Problem to work on -> Which lines in the data below contain the word "yellow"? Pull each of them out.

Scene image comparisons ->

^^^^^^^^^^^^^^^^

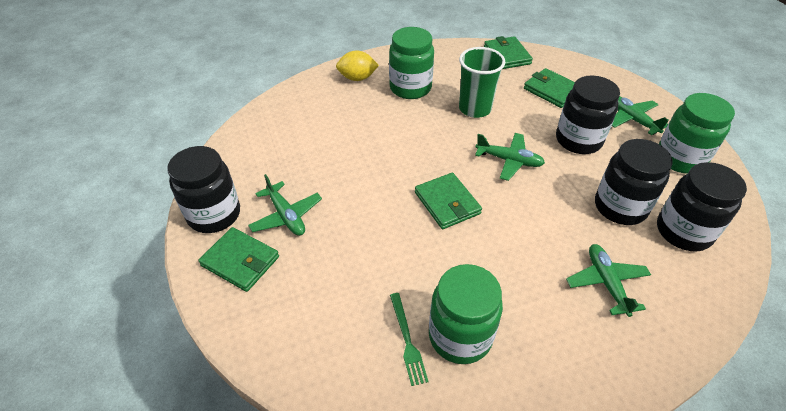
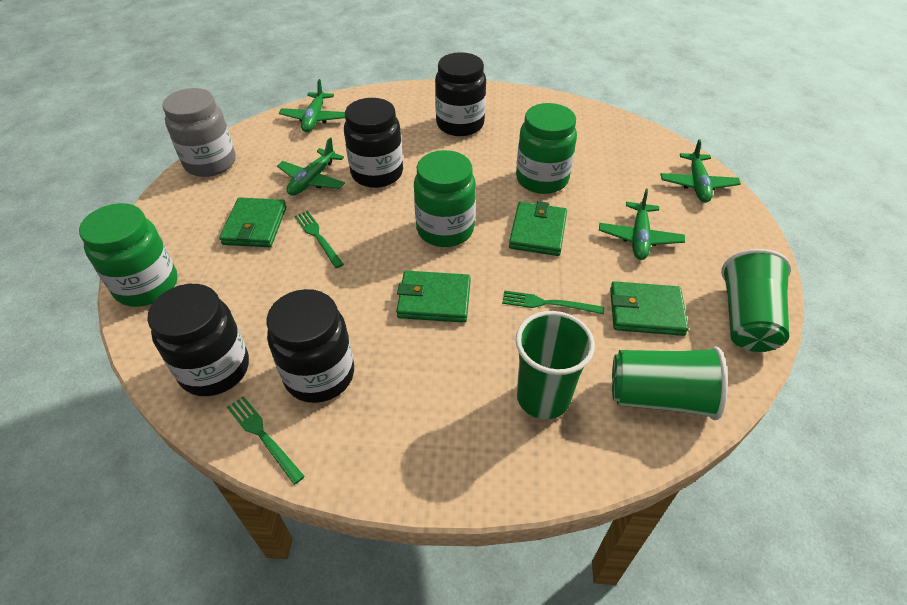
green cup: 1 -> 3
green fork: 1 -> 3
grey jar: 0 -> 1
yellow lemon: 1 -> 0

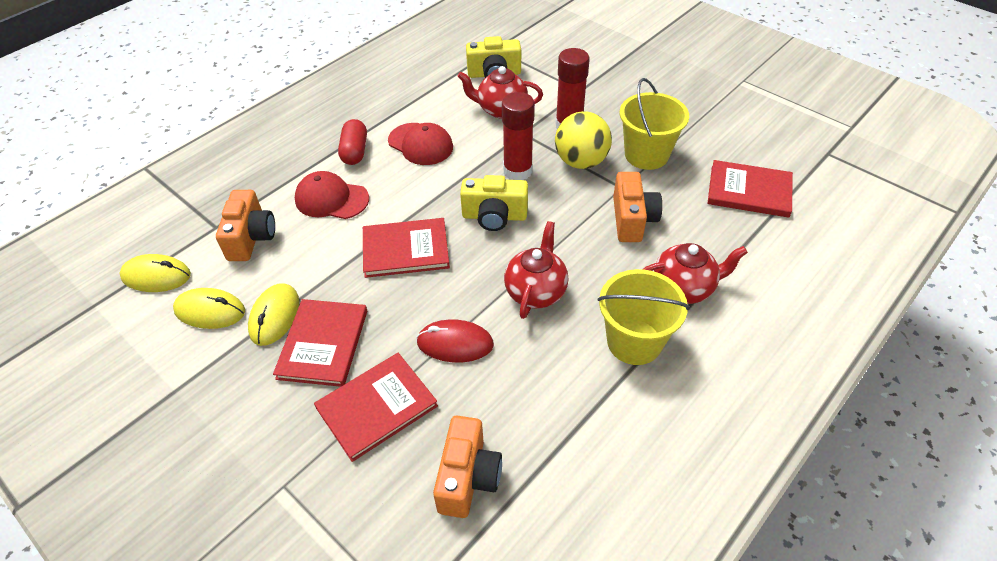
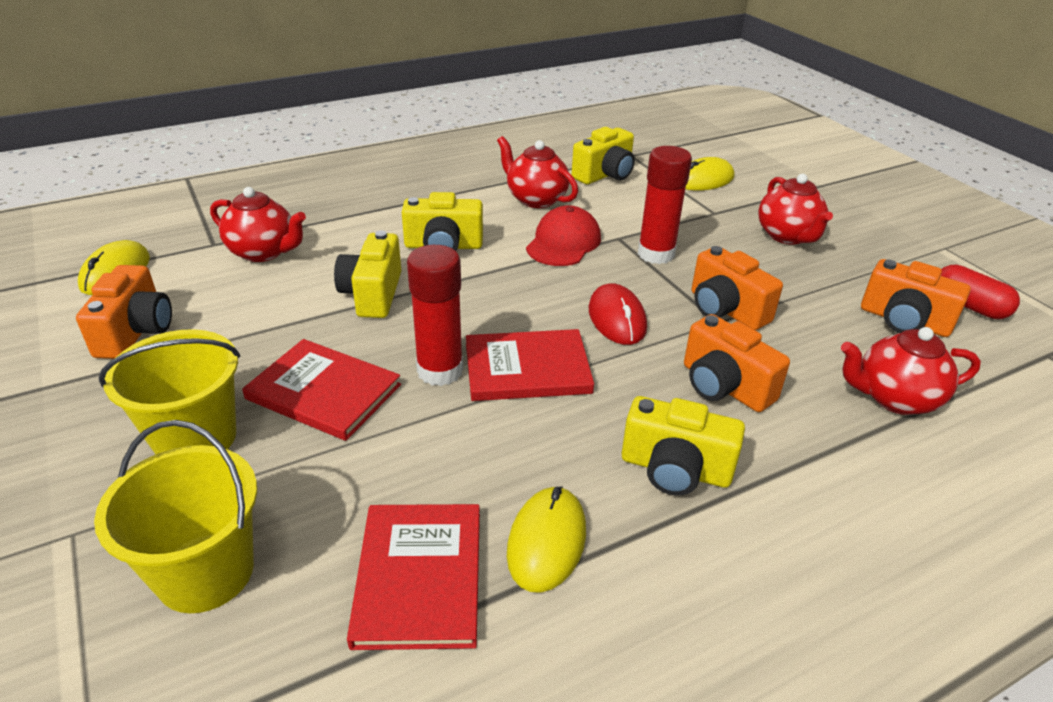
orange camera: 3 -> 4
red book: 4 -> 3
red cap: 2 -> 1
red teapot: 3 -> 4
yellow ball: 1 -> 0
yellow camera: 2 -> 4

^^^^^^^^^^^^^^^^

Exercise answer ->
yellow lemon: 1 -> 0
yellow ball: 1 -> 0
yellow camera: 2 -> 4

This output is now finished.